── Data for this exercise

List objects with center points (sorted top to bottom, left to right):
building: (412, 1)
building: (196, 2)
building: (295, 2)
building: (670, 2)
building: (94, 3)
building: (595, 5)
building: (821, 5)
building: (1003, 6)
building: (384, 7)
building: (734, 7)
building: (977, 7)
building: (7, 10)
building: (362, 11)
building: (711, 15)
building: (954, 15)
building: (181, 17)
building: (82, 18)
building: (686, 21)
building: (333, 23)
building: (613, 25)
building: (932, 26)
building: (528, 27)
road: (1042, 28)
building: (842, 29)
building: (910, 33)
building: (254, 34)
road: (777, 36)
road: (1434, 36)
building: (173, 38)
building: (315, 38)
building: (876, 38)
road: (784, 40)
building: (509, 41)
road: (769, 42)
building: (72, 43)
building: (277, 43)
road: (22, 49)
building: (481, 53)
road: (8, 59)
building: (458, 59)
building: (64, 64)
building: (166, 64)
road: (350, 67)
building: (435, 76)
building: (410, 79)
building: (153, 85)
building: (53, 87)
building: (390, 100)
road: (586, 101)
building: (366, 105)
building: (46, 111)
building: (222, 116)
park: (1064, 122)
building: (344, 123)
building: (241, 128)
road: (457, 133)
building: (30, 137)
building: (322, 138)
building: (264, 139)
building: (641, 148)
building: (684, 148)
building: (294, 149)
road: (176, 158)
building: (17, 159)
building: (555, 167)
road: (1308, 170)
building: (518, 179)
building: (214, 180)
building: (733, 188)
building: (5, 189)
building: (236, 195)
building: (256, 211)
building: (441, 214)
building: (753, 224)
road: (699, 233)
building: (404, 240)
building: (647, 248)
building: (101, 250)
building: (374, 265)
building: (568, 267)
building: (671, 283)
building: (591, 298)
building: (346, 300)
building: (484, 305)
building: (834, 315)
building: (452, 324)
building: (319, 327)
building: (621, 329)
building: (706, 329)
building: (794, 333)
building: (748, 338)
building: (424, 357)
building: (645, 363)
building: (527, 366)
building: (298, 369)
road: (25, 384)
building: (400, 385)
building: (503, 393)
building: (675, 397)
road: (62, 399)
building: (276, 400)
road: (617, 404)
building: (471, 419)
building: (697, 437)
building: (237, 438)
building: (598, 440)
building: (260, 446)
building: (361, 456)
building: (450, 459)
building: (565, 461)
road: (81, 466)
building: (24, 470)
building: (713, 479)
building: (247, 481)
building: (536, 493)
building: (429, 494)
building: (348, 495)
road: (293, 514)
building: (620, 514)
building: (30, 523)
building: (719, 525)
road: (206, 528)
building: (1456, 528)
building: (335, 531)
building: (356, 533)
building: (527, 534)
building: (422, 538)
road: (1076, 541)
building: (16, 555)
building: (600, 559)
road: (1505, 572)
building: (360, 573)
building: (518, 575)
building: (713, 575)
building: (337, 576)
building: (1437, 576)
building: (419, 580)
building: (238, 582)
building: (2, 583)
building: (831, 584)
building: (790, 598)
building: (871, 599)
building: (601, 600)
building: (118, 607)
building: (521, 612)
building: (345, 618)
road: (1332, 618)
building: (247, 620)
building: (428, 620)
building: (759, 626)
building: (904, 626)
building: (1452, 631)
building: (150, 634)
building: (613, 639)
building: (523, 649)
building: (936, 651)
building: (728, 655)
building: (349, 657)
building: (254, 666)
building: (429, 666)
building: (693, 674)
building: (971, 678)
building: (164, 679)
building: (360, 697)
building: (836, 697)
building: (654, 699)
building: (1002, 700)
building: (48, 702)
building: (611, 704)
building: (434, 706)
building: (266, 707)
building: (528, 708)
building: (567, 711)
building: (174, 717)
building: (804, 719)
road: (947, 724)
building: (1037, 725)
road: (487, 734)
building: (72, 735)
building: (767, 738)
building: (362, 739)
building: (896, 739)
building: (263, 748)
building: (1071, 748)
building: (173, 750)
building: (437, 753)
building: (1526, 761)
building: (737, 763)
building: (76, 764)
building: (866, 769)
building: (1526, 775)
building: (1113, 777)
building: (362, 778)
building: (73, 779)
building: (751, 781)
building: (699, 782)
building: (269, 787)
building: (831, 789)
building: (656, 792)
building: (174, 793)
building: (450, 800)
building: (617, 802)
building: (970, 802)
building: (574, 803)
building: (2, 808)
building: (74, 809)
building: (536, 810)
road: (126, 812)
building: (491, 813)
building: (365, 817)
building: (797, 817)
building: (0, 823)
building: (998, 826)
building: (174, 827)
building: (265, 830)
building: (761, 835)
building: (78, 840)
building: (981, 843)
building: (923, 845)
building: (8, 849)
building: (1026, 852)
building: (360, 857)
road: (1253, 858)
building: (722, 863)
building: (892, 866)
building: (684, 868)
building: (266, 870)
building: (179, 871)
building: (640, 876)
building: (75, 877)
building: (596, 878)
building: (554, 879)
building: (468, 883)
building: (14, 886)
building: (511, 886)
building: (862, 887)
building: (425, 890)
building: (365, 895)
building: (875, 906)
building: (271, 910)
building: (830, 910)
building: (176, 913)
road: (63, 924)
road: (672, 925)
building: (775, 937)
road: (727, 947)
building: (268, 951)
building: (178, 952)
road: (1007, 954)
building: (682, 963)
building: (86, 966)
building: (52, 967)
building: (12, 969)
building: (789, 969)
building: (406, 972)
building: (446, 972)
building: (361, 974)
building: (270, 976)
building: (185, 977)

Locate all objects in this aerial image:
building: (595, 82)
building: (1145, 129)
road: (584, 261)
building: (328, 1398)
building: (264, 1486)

────

[Brief] Only these are to be transcribed: the line with "Locate all objects" and every line after it through the last line of the entries, each exactly.

[Result below]
Locate all objects in this aerial image:
building: (595, 82)
building: (1145, 129)
road: (584, 261)
building: (328, 1398)
building: (264, 1486)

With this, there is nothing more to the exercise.